RECORDS FOR THE TASK:
****************************************

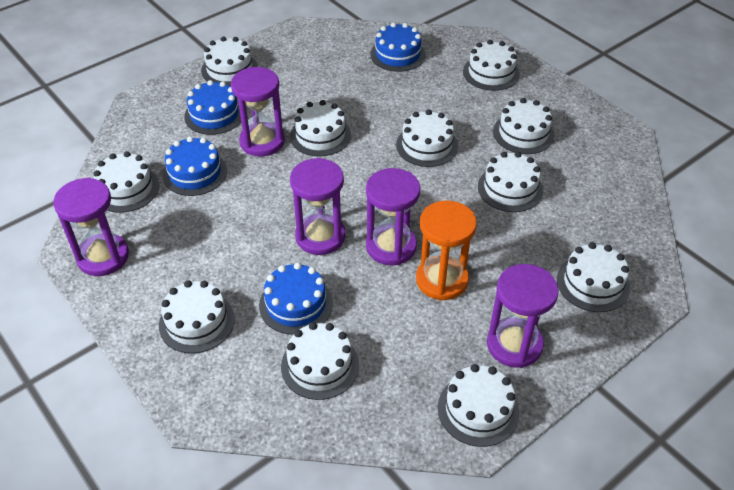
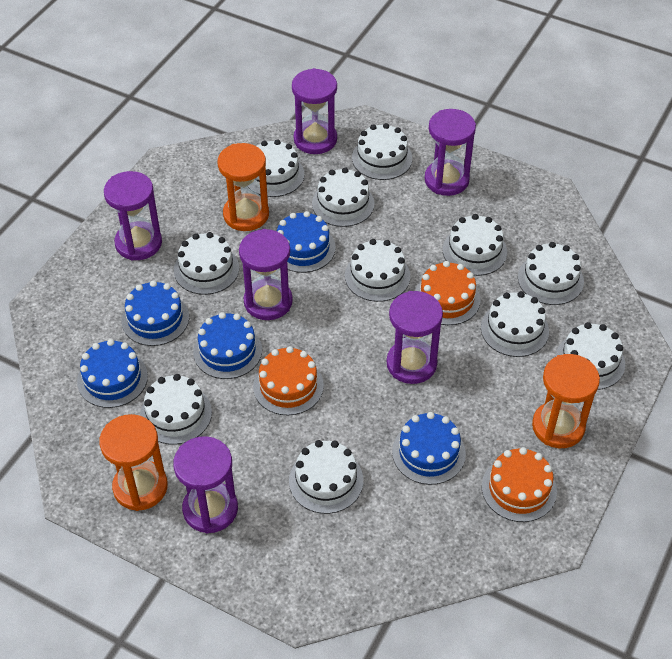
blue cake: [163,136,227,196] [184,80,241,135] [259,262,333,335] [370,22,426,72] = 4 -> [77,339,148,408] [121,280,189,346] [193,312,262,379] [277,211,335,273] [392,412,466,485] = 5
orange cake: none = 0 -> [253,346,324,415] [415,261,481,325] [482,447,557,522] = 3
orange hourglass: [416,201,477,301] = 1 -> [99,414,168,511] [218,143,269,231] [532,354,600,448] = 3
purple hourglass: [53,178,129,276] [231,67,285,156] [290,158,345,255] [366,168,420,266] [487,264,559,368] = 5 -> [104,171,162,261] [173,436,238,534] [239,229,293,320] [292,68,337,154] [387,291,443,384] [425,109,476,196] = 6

****************************************

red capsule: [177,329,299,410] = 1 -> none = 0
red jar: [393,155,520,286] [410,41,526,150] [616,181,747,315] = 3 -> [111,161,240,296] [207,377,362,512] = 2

****************************************

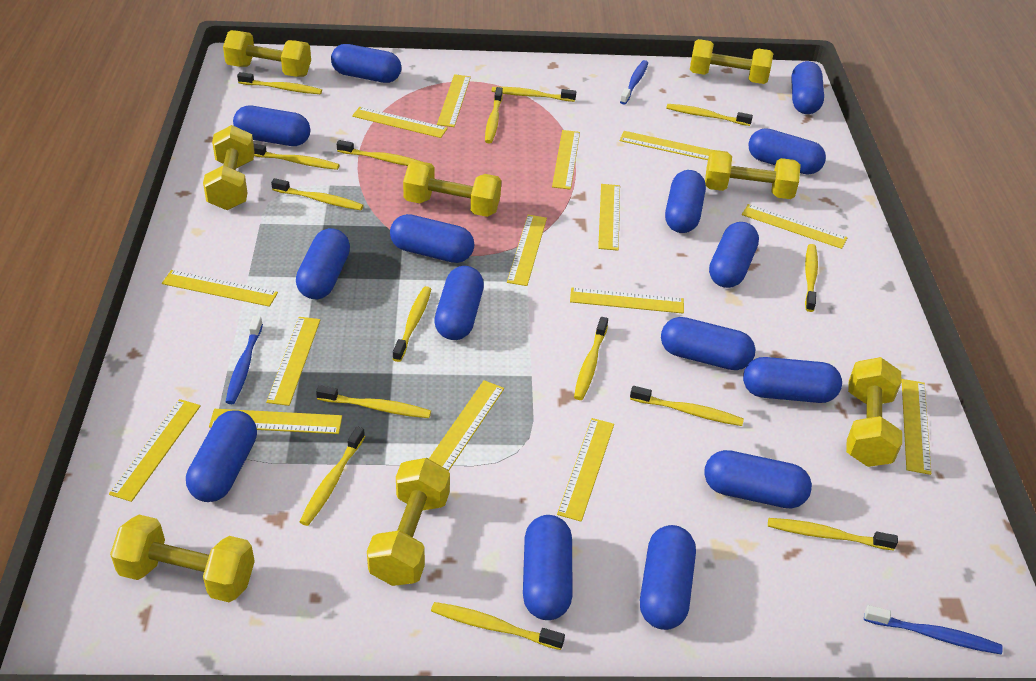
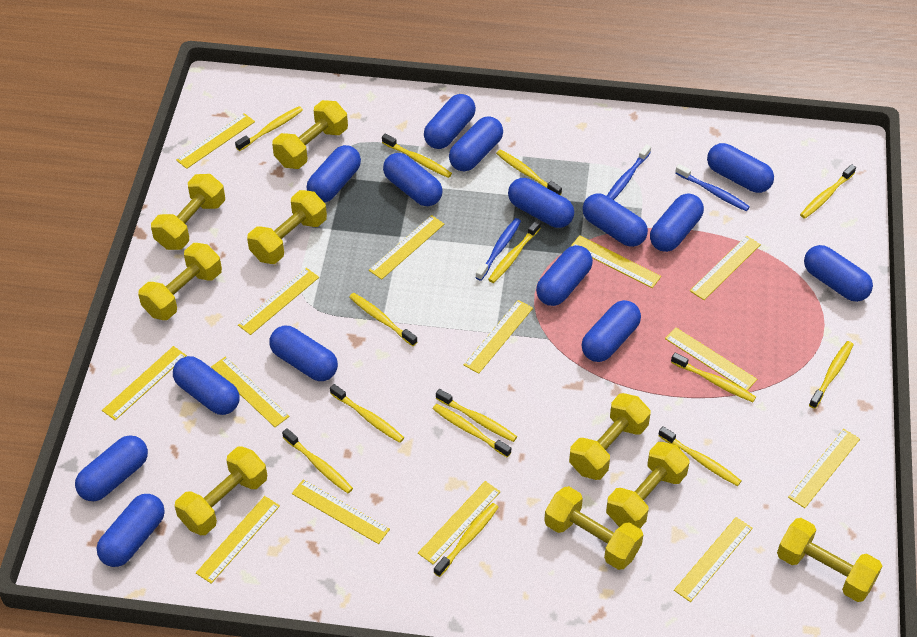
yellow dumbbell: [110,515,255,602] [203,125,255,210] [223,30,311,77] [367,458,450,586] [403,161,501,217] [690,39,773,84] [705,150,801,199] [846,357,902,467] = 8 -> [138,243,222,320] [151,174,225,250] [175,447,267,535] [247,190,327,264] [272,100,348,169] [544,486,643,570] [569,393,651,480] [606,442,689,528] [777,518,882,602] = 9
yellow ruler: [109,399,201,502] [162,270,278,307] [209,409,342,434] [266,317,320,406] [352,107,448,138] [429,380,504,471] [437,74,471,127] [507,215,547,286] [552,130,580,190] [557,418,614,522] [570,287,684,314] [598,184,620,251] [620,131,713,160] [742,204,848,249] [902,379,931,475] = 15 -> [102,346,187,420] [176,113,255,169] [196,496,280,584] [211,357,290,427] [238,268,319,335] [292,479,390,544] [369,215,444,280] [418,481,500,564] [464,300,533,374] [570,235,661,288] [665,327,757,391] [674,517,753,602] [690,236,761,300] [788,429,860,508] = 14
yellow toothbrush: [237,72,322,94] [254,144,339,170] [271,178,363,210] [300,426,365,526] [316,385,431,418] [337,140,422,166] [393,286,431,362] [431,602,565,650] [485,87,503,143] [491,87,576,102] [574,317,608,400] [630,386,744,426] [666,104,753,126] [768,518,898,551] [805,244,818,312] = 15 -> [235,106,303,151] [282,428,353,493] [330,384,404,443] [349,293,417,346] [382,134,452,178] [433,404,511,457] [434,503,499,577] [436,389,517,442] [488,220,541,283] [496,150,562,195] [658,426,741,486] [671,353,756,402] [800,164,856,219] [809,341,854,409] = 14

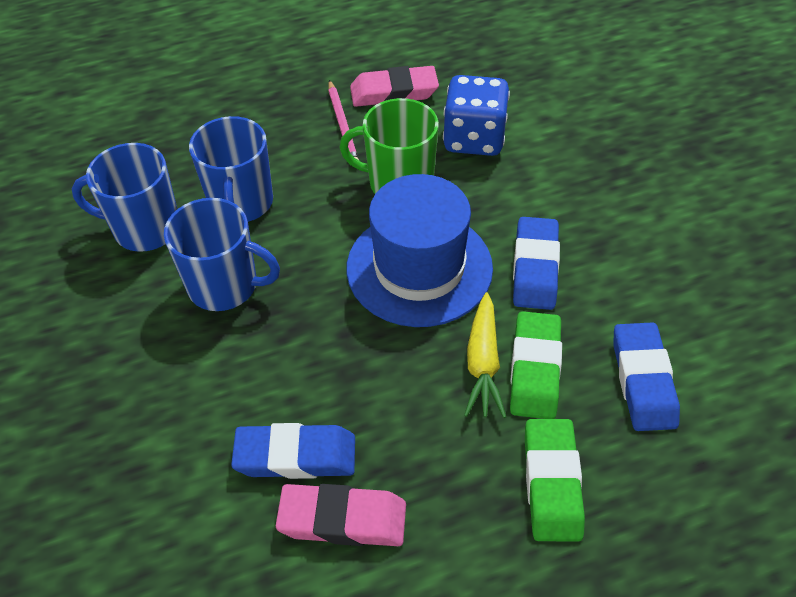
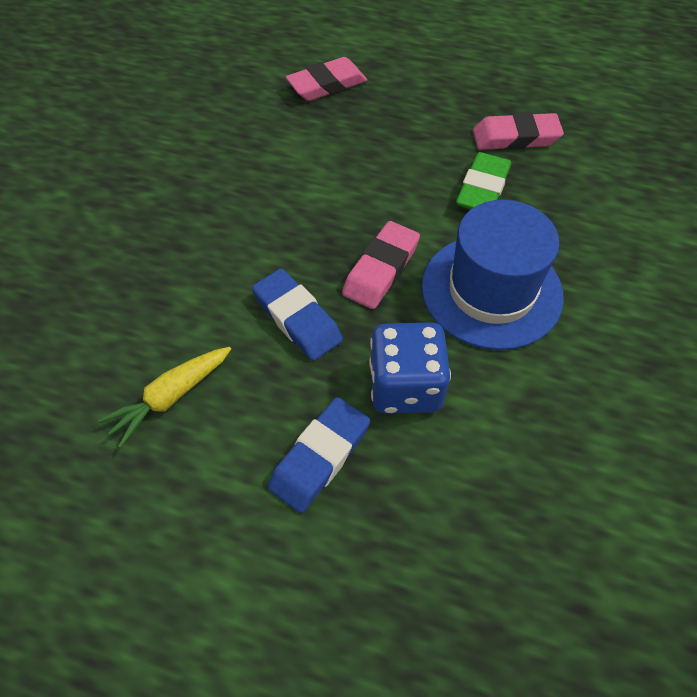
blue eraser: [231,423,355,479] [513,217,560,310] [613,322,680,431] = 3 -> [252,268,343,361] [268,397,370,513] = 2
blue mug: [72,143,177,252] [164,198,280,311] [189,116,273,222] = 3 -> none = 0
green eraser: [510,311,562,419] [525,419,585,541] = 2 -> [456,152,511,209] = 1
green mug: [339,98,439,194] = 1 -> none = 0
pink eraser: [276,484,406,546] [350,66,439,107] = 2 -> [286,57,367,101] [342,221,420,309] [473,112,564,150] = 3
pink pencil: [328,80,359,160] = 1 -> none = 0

****************************************

Take the records above and return, word for word, only the lines that fall from the line with "green eraser: [510,311,562,419]" to the line with "pink pencil: [328,80,359,160] = 1 -> none = 0", both of them included.

green eraser: [510,311,562,419] [525,419,585,541] = 2 -> [456,152,511,209] = 1
green mug: [339,98,439,194] = 1 -> none = 0
pink eraser: [276,484,406,546] [350,66,439,107] = 2 -> [286,57,367,101] [342,221,420,309] [473,112,564,150] = 3
pink pencil: [328,80,359,160] = 1 -> none = 0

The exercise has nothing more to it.